### DIRECTIONS FOR THIS TASK
The entries below must be reproduced exactly; their pictures are not part of the copy.

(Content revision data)
━━━
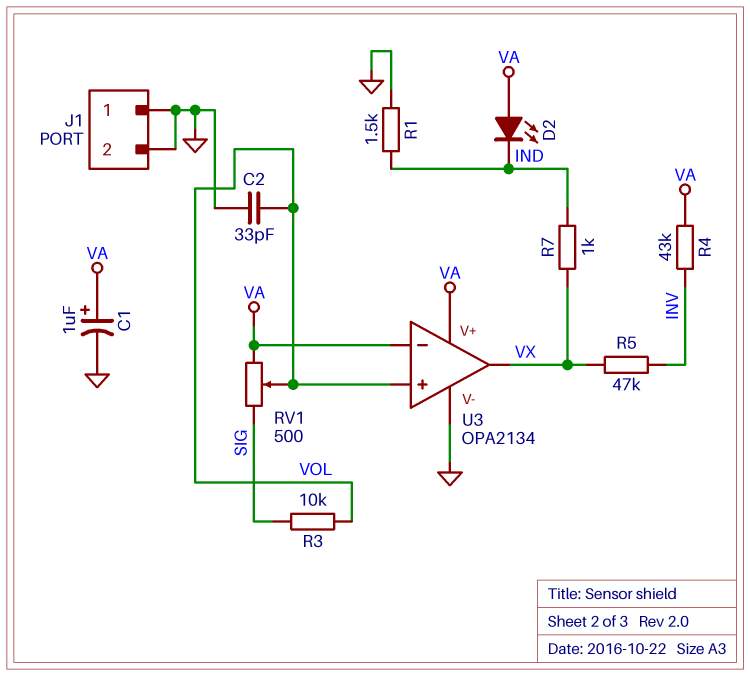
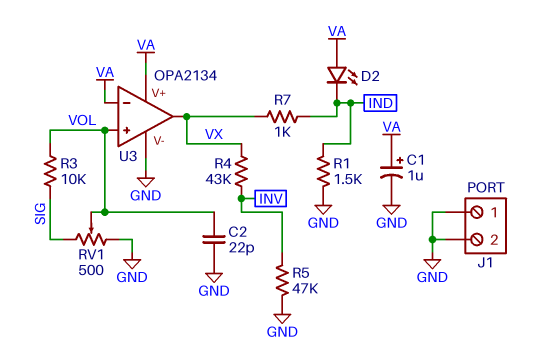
C2: 33pF (GND, VOL) -> 22pF (GND, VOL)
R4: 43k (INV, VA) -> 43k (INV, VX)
R5: 47k (INV, VX) -> 47k (GND, INV)
RV1: 500 (SIG, VA, wiper VOL) -> 500 (GND, SIG, wiper VOL)

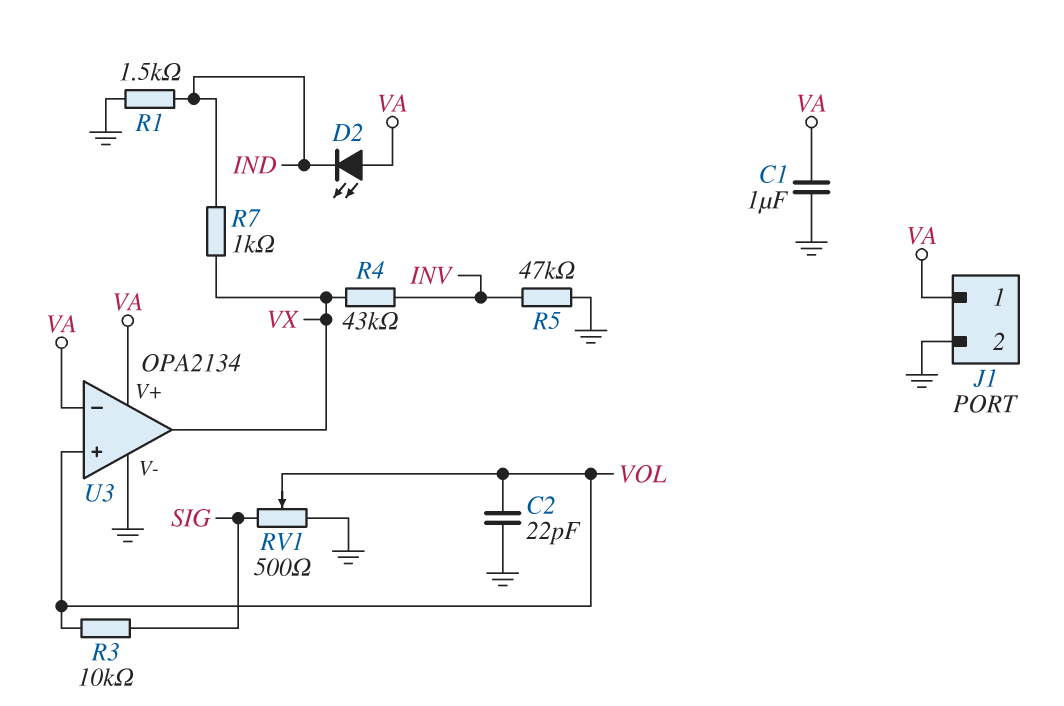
C1: 1uF (plus VA, minus GND) -> 1uF (GND, VA)
J1 pin 1: GND -> VA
━━━
### SOLVED PROBLEM
C2: 33pF (GND, VOL) -> 22pF (GND, VOL)
R4: 43k (INV, VA) -> 43k (INV, VX)
R5: 47k (INV, VX) -> 47k (GND, INV)
RV1: 500 (SIG, VA, wiper VOL) -> 500 (GND, SIG, wiper VOL)

C1: 1uF (plus VA, minus GND) -> 1uF (GND, VA)
J1 pin 1: GND -> VA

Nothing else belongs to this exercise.